Work item: Copy the records below exactly, leaving out every picture.

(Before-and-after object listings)
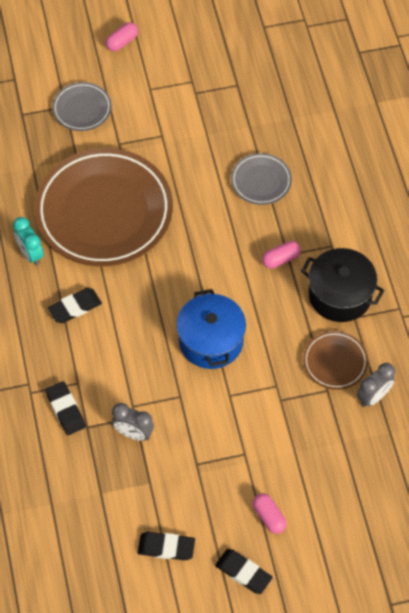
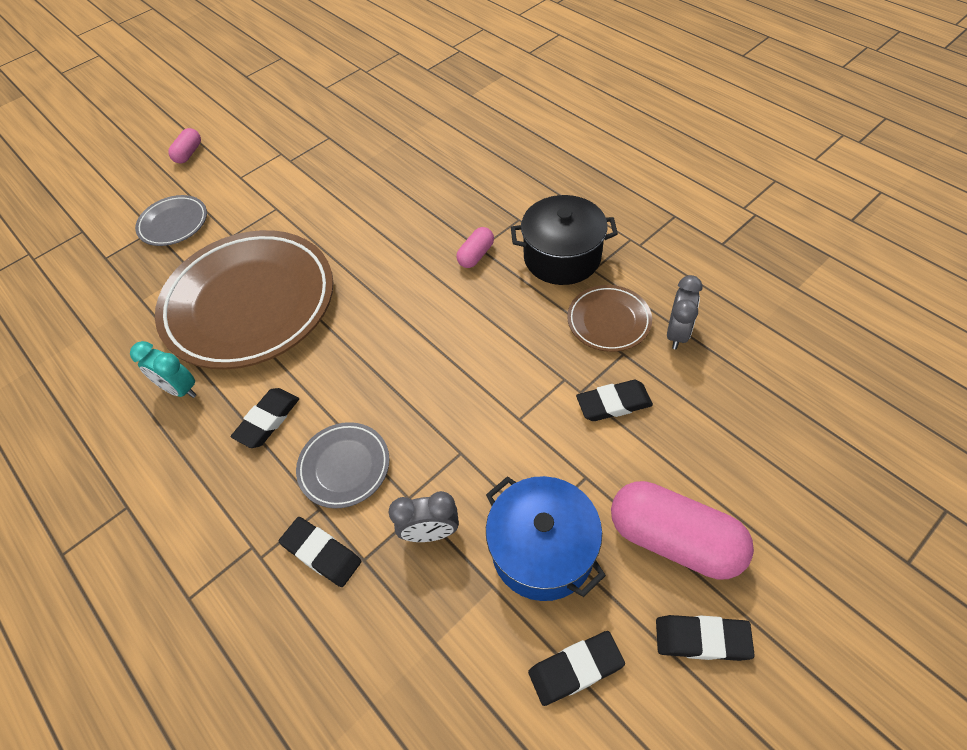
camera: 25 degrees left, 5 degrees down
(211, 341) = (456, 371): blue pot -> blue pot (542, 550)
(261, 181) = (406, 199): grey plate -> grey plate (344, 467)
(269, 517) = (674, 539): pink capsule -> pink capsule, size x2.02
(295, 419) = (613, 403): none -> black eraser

Completed task:
camera: 25 degrees left, 5 degrees down
(211, 341) = (456, 371): blue pot -> blue pot (542, 550)
(261, 181) = (406, 199): grey plate -> grey plate (344, 467)
(269, 517) = (674, 539): pink capsule -> pink capsule, size x2.02
(295, 419) = (613, 403): none -> black eraser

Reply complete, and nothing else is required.